● WHAT TO WORK ON:
Line by line, repeat the material below exactly and leave the images out.

↓↓↓

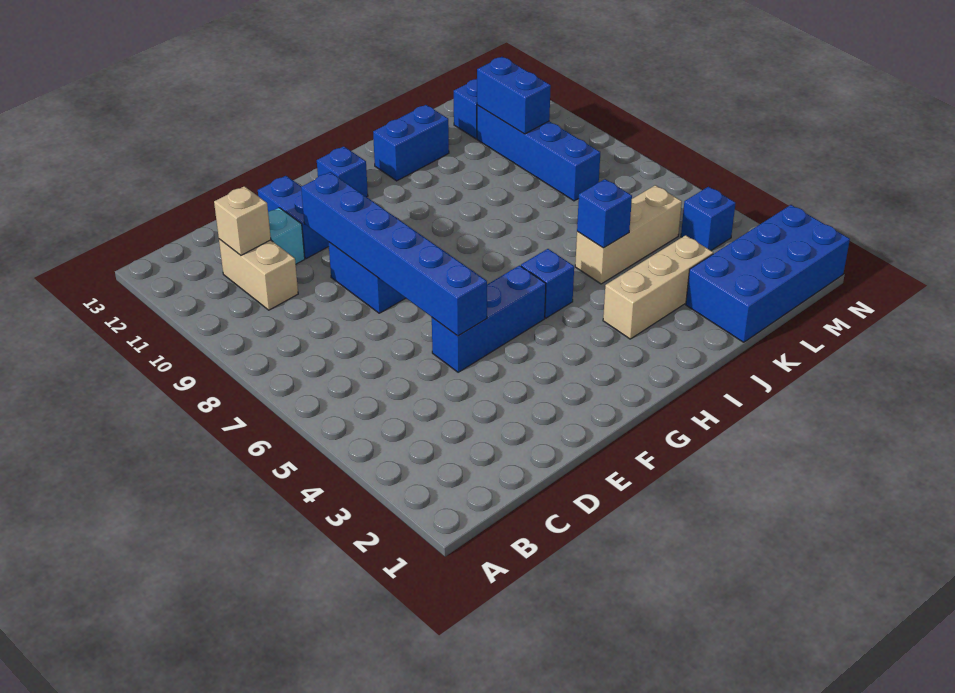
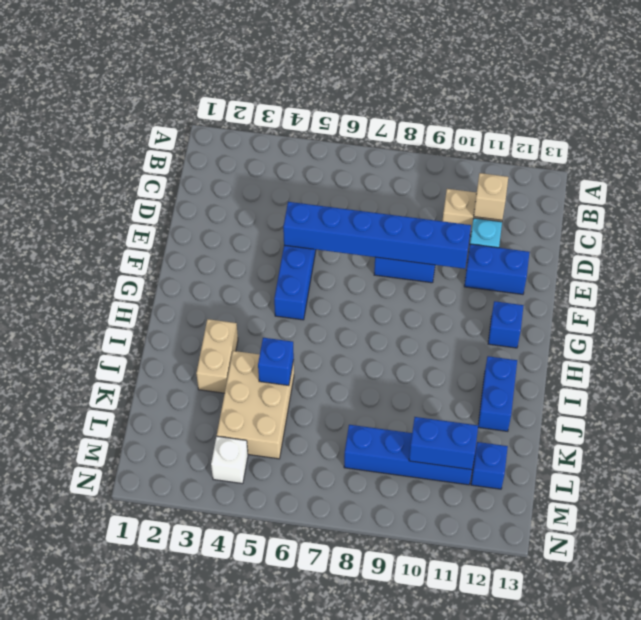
blue brick H5 level 1 -> none
tan brick I3:K3 level 1 -> tan brick I3:J3 level 1
tan brick J5:L5 level 1 -> tan brick J4:L5 level 1
blue brick K1:N2 level 1 -> none
blue brick M4 level 1 -> white brick M4 level 1

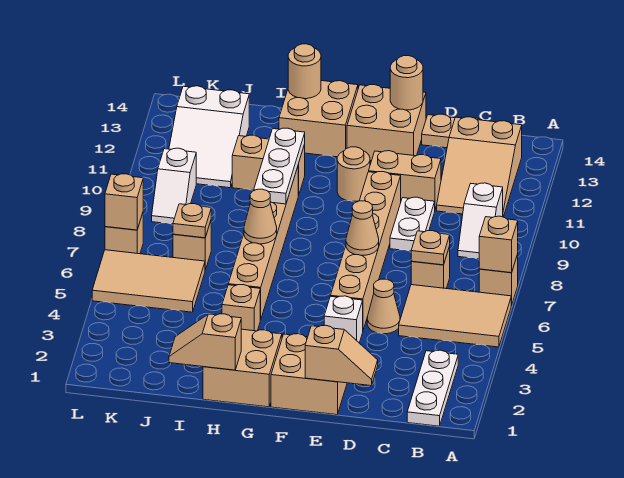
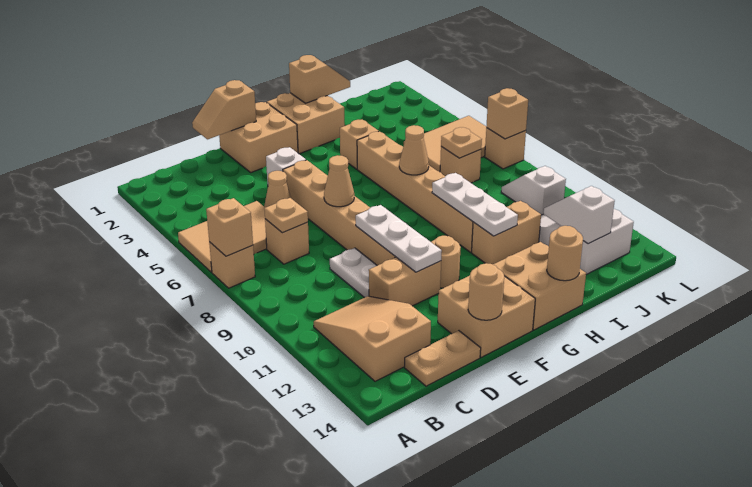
white plate B1:B3 level 1 -> white plate E9:E11 level 2
white slope B9:B10 level 1 top 10 -> white slope J12:J13 level 2 top 13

↑↑↑

● EXERCISE OUTPUT:
blue brick H5 level 1 -> none
tan brick I3:K3 level 1 -> tan brick I3:J3 level 1
tan brick J5:L5 level 1 -> tan brick J4:L5 level 1
blue brick K1:N2 level 1 -> none
blue brick M4 level 1 -> white brick M4 level 1

white plate B1:B3 level 1 -> white plate E9:E11 level 2
white slope B9:B10 level 1 top 10 -> white slope J12:J13 level 2 top 13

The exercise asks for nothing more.